= WHAT TO PRODUCE =
Give back exactly the line containing "R111: 30k (U104/in+, W6) -> none" together with all the lines after it, ending at the final line below.

▬▬▬▬▬▬▬▬▬▬

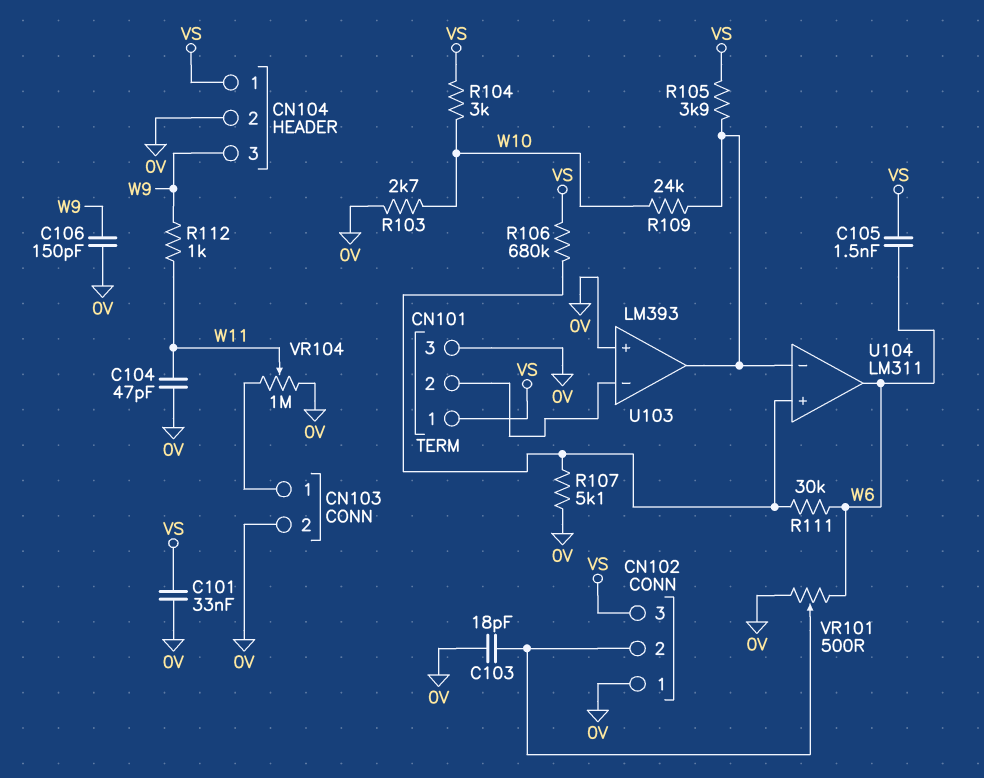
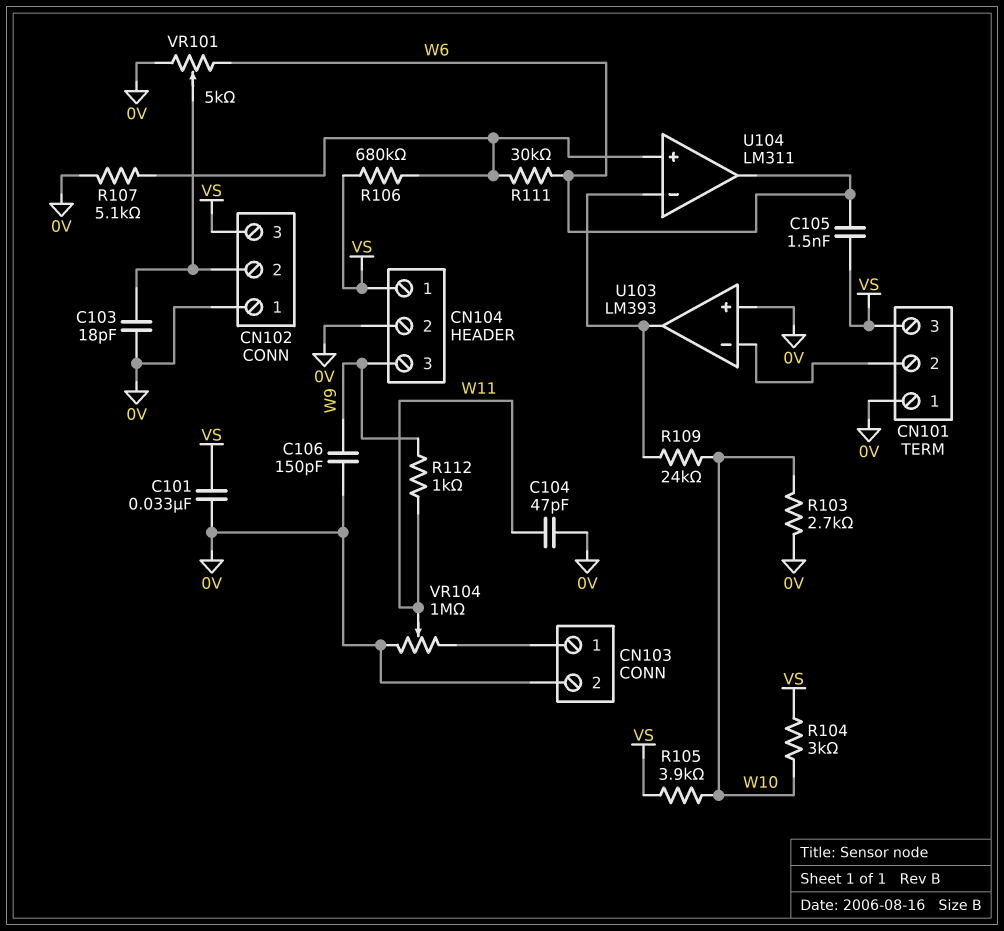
CN101 pin 1: VS -> 0V
CN101 pin 3: 0V -> VS
R105: 3.9k (U103/out, VS) -> 3.9k (VS, W10)
VR101: 500 (0V, W6, wiper CN102/2) -> 5k (0V, W6, wiper CN102/2)

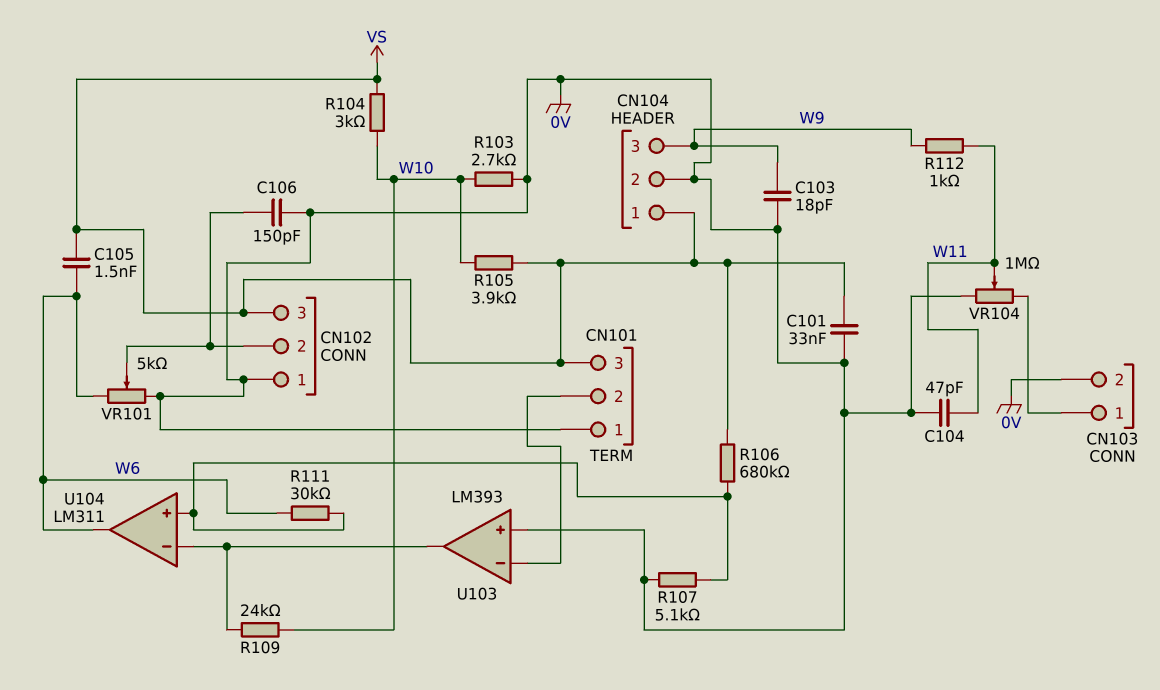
C103: 18pF (0V, CN102/2) -> 18pF (0V, W9)
C106: 150pF (0V, W9) -> 150pF (0V, CN102/2)

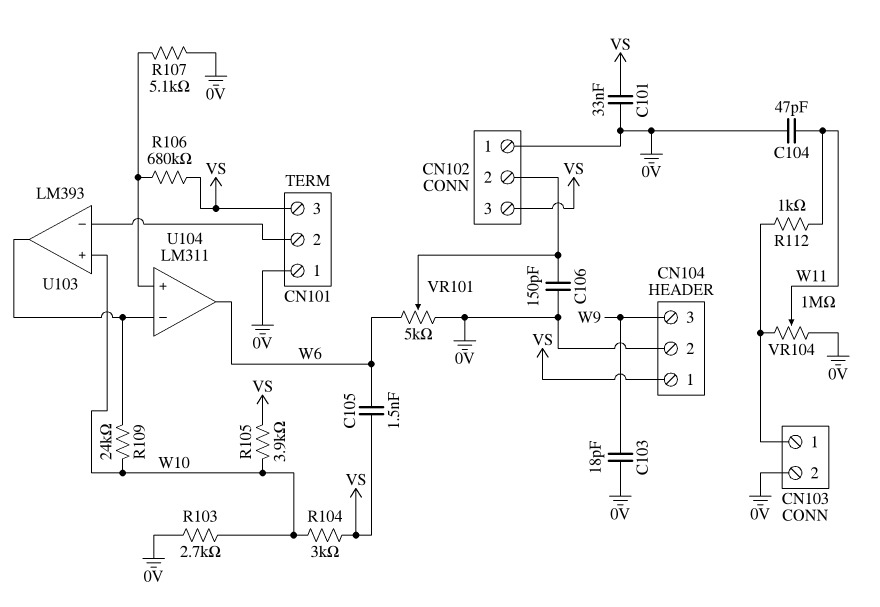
R111: 30k (U104/in+, W6) -> none
R112: 1k (W9, W11) -> 1k (CN103/1, W11)
U103 pin in+: 0V -> W10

▬▬▬▬▬▬▬▬▬▬

= TASK ANSWER =
R111: 30k (U104/in+, W6) -> none
R112: 1k (W9, W11) -> 1k (CN103/1, W11)
U103 pin in+: 0V -> W10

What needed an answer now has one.